Look through the data below and extract, unchanged, the lines from the one that contains "U3 pin PC0: N_16 -> N_23" to the one that contains "D201: schottky MBR340", both included.

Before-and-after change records
========================================

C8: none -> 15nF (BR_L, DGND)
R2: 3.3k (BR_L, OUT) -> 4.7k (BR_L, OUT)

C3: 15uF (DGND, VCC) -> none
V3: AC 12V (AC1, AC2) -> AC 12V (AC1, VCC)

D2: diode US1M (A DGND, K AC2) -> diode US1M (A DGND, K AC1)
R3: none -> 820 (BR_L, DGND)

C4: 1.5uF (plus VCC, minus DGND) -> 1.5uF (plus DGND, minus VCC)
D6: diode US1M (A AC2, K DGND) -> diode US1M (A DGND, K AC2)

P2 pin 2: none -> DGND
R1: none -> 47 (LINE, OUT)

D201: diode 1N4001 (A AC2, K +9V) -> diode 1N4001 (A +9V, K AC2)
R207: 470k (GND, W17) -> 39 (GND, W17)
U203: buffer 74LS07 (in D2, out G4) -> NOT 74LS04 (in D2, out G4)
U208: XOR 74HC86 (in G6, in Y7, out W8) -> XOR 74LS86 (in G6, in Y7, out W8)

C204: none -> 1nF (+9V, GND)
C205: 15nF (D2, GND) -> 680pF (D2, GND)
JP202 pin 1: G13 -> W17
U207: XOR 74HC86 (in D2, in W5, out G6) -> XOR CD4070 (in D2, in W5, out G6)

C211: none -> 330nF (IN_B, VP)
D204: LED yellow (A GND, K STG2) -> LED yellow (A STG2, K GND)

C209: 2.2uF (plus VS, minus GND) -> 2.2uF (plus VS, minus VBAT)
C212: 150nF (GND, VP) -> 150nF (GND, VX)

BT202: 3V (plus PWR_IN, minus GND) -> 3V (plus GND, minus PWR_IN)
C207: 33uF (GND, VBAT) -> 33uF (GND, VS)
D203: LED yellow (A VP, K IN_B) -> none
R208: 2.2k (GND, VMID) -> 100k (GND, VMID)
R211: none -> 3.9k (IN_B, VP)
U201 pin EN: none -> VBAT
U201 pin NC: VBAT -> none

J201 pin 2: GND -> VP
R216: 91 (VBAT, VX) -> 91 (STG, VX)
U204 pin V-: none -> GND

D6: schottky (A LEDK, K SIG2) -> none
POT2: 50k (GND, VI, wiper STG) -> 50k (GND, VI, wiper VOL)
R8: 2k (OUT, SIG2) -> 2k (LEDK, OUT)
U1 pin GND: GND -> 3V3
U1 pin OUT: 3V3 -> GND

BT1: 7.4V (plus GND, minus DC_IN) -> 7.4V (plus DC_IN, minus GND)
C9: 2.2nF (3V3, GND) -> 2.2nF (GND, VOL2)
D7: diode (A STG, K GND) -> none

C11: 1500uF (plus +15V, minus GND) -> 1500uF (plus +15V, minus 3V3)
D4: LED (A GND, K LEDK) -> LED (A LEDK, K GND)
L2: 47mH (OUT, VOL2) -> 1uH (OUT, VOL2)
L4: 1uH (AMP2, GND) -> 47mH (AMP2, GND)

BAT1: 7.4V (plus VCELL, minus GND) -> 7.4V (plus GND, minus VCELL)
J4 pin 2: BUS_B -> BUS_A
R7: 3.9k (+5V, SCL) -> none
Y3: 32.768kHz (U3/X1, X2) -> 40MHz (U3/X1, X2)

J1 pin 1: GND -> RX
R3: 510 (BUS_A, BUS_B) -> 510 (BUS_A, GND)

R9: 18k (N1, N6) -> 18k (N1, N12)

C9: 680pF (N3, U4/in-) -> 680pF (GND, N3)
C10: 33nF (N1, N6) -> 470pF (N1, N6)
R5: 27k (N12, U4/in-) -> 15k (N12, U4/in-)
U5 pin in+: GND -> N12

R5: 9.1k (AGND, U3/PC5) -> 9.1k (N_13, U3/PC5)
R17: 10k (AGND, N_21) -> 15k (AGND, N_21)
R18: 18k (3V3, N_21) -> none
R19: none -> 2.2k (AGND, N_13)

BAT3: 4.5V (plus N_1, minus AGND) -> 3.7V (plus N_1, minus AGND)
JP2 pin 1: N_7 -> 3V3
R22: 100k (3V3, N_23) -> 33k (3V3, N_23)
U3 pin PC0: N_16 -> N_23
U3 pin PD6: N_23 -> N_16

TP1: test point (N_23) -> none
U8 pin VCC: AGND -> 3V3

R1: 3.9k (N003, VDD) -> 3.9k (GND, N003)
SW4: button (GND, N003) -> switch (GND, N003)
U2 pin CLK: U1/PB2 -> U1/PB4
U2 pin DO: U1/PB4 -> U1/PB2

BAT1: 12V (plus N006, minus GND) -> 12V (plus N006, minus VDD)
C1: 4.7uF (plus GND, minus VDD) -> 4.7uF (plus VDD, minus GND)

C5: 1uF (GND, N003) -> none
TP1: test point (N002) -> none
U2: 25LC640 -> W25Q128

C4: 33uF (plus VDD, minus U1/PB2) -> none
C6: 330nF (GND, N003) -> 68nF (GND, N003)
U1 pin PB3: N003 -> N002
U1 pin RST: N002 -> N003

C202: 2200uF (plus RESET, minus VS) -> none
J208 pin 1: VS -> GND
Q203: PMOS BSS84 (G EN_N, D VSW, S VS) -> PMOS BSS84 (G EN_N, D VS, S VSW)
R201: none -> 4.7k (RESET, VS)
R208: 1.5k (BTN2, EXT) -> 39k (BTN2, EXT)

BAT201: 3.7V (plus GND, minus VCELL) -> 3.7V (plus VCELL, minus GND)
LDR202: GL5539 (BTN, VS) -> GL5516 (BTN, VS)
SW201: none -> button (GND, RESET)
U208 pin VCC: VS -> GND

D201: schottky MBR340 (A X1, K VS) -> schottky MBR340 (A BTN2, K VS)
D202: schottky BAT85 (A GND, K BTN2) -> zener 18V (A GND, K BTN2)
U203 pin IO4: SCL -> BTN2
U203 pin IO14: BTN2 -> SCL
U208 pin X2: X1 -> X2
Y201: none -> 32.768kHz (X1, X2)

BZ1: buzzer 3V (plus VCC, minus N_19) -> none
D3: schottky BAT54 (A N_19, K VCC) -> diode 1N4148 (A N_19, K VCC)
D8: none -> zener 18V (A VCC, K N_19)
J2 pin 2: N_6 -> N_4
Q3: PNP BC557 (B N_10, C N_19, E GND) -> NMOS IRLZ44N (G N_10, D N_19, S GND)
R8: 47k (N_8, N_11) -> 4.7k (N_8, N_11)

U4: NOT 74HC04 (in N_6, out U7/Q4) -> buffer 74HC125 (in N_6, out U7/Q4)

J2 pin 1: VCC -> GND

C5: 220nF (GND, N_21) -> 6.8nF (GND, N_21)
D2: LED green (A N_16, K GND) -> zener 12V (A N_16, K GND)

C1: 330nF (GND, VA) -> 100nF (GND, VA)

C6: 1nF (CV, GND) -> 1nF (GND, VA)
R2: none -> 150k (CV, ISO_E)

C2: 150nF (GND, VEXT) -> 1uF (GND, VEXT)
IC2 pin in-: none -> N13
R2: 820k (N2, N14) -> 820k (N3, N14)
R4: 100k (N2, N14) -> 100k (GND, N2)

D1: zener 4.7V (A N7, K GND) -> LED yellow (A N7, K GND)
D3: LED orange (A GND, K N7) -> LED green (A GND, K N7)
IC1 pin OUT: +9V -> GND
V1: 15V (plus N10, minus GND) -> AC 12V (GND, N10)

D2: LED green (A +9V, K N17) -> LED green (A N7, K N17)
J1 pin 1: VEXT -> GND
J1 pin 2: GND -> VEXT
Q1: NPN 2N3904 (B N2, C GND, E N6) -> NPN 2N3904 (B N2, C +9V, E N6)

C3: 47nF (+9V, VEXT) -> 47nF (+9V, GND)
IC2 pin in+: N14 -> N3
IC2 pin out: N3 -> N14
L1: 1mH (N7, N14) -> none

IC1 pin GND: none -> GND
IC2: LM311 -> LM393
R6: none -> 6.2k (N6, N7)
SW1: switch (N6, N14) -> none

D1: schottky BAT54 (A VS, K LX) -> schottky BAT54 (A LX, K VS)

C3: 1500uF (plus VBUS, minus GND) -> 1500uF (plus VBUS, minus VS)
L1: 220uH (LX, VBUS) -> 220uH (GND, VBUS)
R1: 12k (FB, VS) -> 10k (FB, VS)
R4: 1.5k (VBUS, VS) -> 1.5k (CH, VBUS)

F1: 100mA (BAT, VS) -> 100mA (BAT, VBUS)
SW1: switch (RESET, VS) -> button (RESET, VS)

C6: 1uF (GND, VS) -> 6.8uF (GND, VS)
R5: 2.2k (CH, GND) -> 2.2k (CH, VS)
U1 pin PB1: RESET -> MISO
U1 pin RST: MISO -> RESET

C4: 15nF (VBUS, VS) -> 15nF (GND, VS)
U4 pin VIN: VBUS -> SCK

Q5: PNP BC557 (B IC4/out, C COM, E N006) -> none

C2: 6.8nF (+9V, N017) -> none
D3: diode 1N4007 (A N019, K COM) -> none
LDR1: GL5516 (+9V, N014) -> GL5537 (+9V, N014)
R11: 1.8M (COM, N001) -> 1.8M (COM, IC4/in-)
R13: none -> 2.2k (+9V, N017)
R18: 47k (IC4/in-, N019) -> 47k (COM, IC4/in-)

========================================

_Worked solution:_
U3 pin PC0: N_16 -> N_23
U3 pin PD6: N_23 -> N_16

TP1: test point (N_23) -> none
U8 pin VCC: AGND -> 3V3

R1: 3.9k (N003, VDD) -> 3.9k (GND, N003)
SW4: button (GND, N003) -> switch (GND, N003)
U2 pin CLK: U1/PB2 -> U1/PB4
U2 pin DO: U1/PB4 -> U1/PB2

BAT1: 12V (plus N006, minus GND) -> 12V (plus N006, minus VDD)
C1: 4.7uF (plus GND, minus VDD) -> 4.7uF (plus VDD, minus GND)

C5: 1uF (GND, N003) -> none
TP1: test point (N002) -> none
U2: 25LC640 -> W25Q128

C4: 33uF (plus VDD, minus U1/PB2) -> none
C6: 330nF (GND, N003) -> 68nF (GND, N003)
U1 pin PB3: N003 -> N002
U1 pin RST: N002 -> N003

C202: 2200uF (plus RESET, minus VS) -> none
J208 pin 1: VS -> GND
Q203: PMOS BSS84 (G EN_N, D VSW, S VS) -> PMOS BSS84 (G EN_N, D VS, S VSW)
R201: none -> 4.7k (RESET, VS)
R208: 1.5k (BTN2, EXT) -> 39k (BTN2, EXT)

BAT201: 3.7V (plus GND, minus VCELL) -> 3.7V (plus VCELL, minus GND)
LDR202: GL5539 (BTN, VS) -> GL5516 (BTN, VS)
SW201: none -> button (GND, RESET)
U208 pin VCC: VS -> GND

D201: schottky MBR340 (A X1, K VS) -> schottky MBR340 (A BTN2, K VS)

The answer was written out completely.